Your assignment:
Copy exactly, and only, the lines between the start of the entries below and the line containing "repainted | règle/jaune", both inclusive. Omit pictures.

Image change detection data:
○ ○ ○ ○ ○

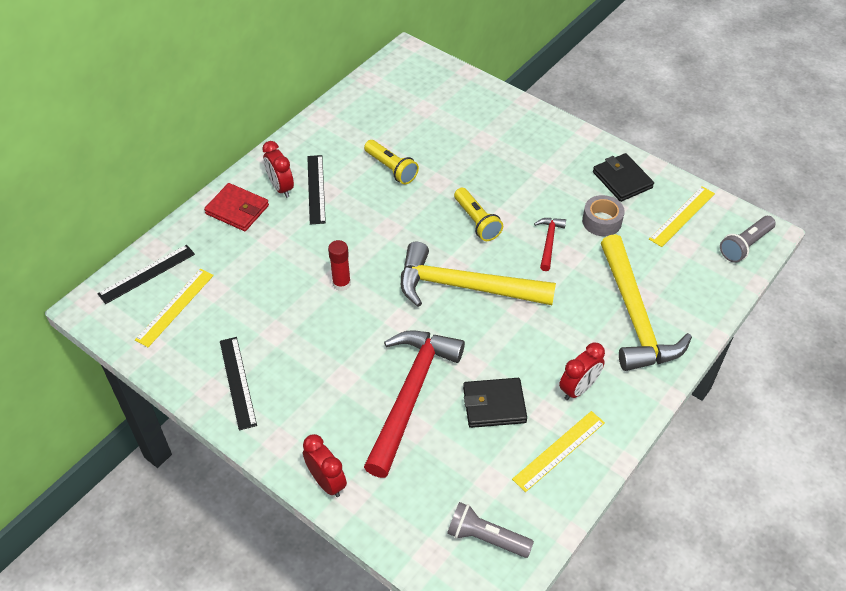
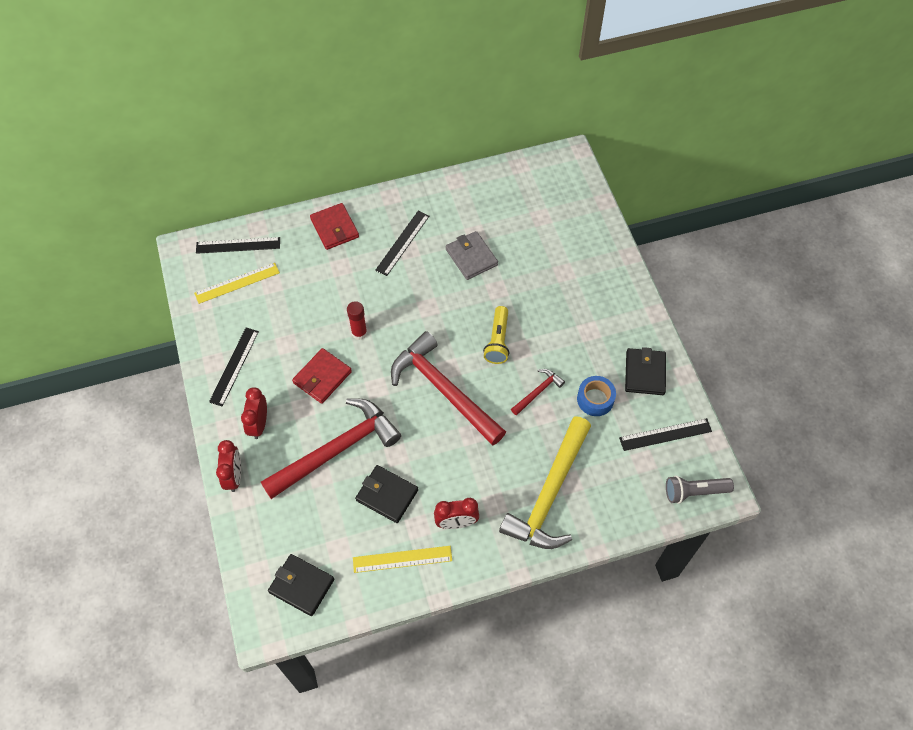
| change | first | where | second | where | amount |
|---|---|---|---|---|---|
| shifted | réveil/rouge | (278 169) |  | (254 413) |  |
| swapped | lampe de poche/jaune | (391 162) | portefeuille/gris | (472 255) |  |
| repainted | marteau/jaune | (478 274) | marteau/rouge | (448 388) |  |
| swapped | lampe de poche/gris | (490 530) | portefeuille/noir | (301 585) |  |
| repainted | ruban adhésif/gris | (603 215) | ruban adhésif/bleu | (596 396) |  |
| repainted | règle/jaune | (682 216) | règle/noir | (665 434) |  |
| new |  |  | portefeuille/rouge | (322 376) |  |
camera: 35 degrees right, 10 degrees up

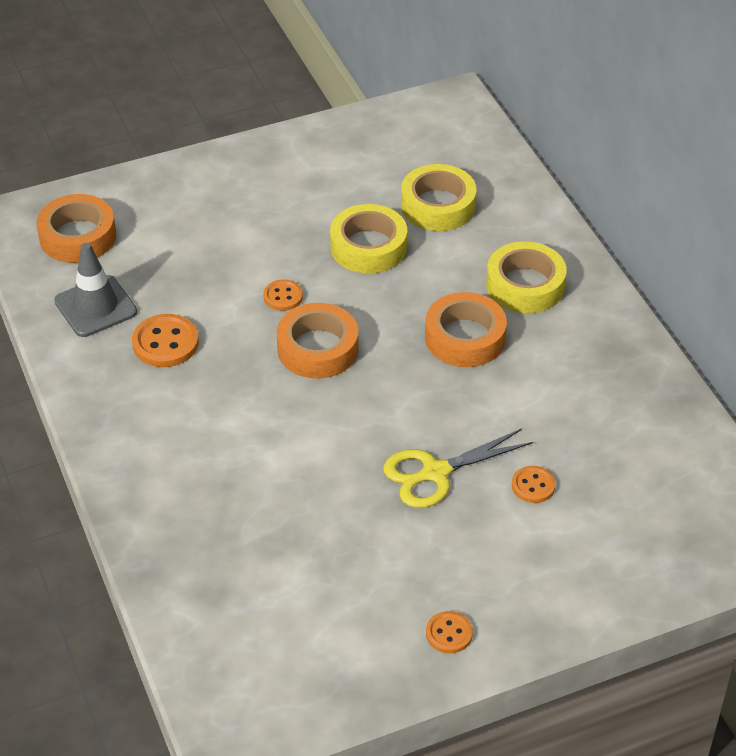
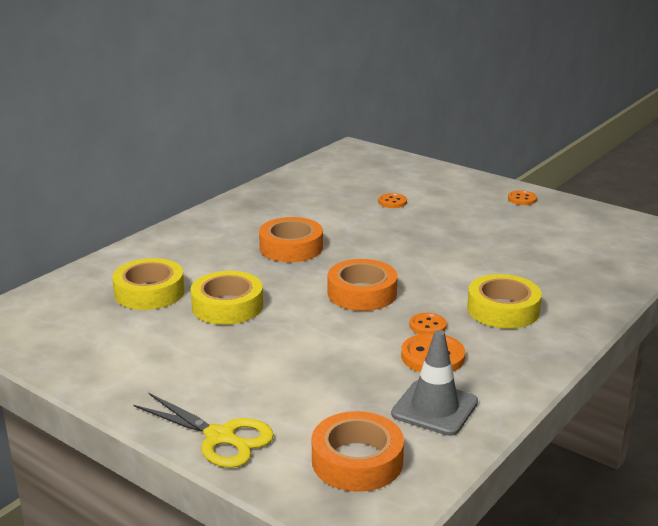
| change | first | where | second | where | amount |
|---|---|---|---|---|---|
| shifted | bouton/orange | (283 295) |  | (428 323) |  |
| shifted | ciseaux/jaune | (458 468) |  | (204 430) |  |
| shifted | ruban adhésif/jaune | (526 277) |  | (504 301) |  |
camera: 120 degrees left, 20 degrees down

○ ○ ○ ○ ○

Task response:
| change | first | where | second | where | amount |
|---|---|---|---|---|---|
| shifted | réveil/rouge | (278 169) |  | (254 413) |  |
| swapped | lampe de poche/jaune | (391 162) | portefeuille/gris | (472 255) |  |
| repainted | marteau/jaune | (478 274) | marteau/rouge | (448 388) |  |
| swapped | lampe de poche/gris | (490 530) | portefeuille/noir | (301 585) |  |
| repainted | ruban adhésif/gris | (603 215) | ruban adhésif/bleu | (596 396) |  |
| repainted | règle/jaune | (682 216) | règle/noir | (665 434) |  |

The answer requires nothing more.